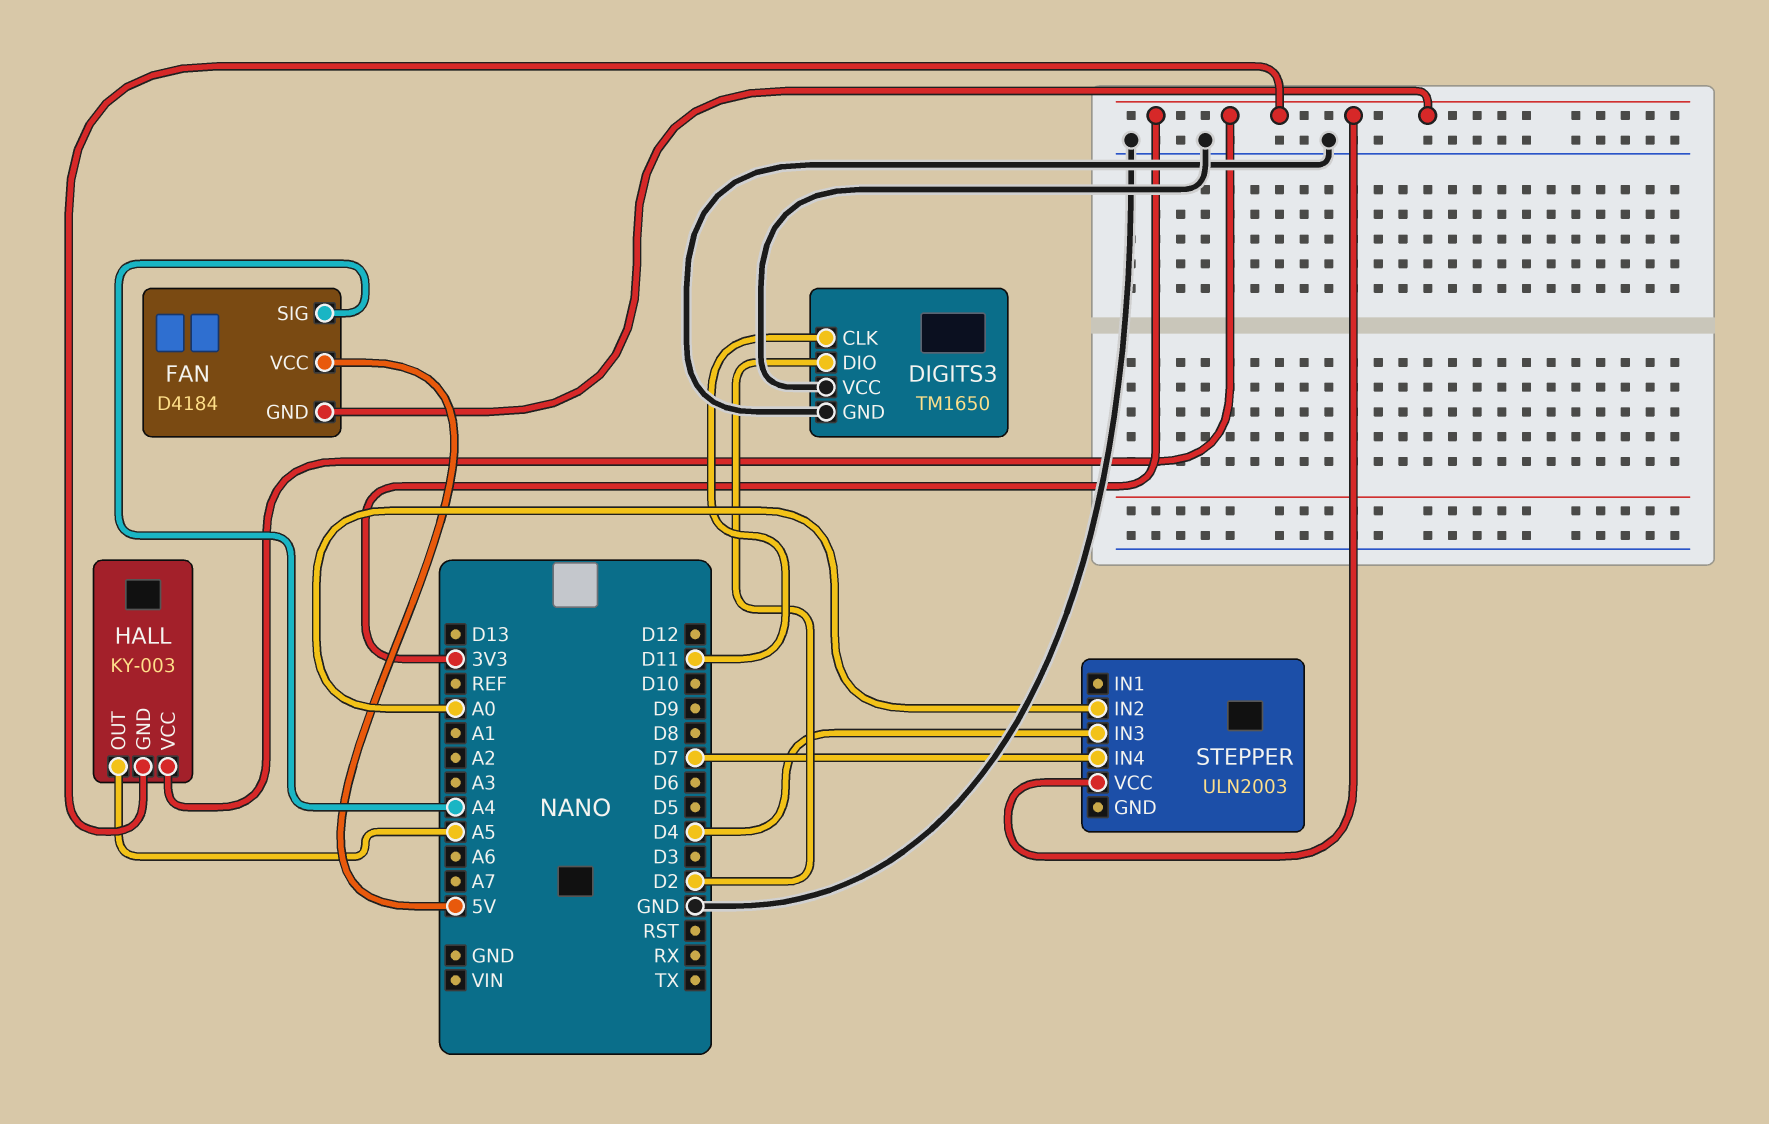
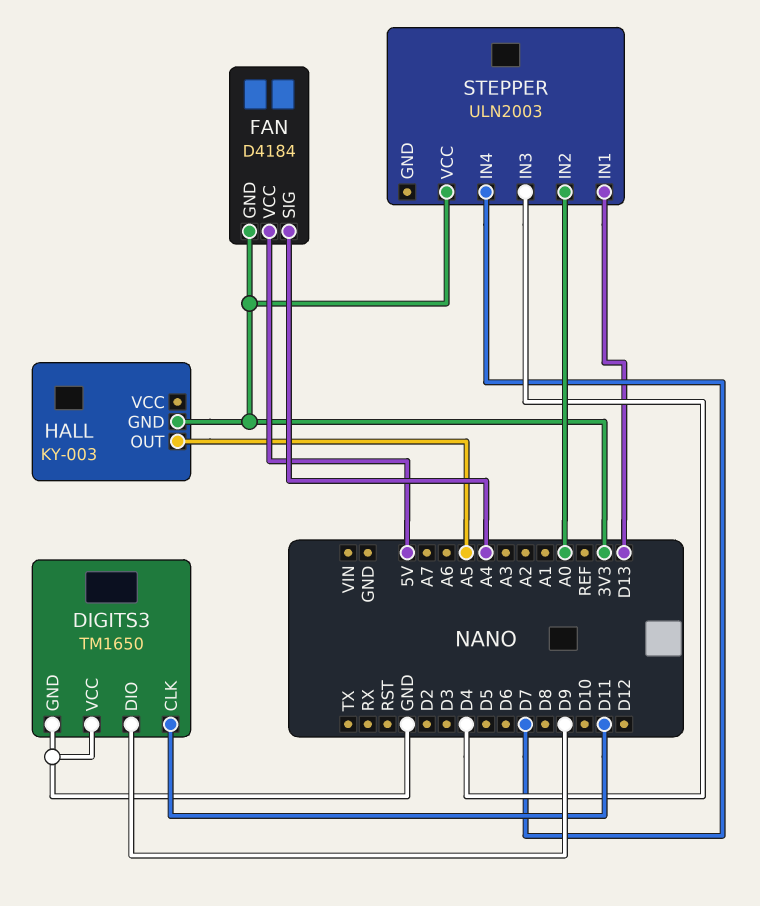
DIGITS3 pin DIO: D2 -> D9
HALL pin VCC: 3V3 -> none
STEPPER pin IN1: none -> D13

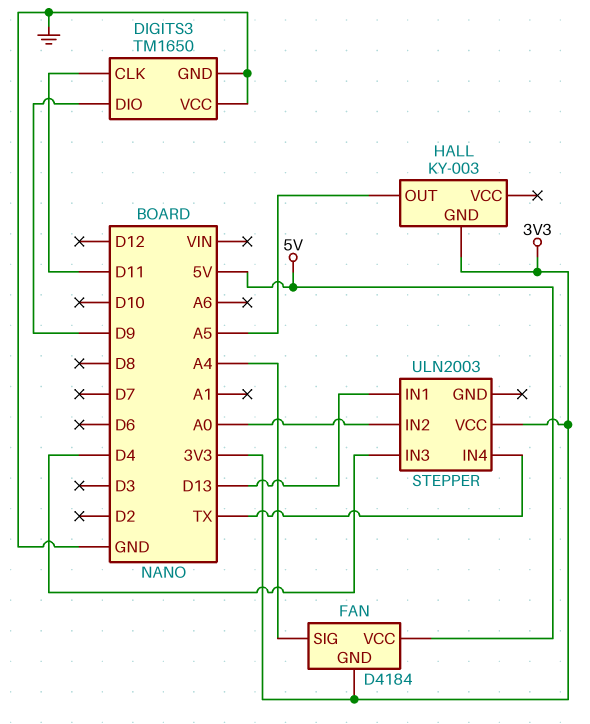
STEPPER pin IN4: D7 -> TX

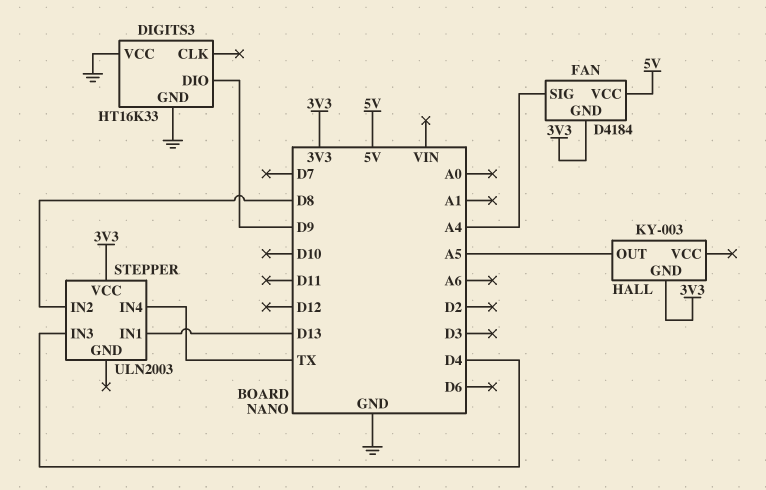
DIGITS3: TM1650 -> HT16K33
DIGITS3 pin CLK: D11 -> none
STEPPER pin IN2: A0 -> D8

===

Each entry above should come back word for word, and no picture should come with it.

(TASK OUTPUT)
DIGITS3 pin DIO: D2 -> D9
HALL pin VCC: 3V3 -> none
STEPPER pin IN1: none -> D13

STEPPER pin IN4: D7 -> TX

DIGITS3: TM1650 -> HT16K33
DIGITS3 pin CLK: D11 -> none
STEPPER pin IN2: A0 -> D8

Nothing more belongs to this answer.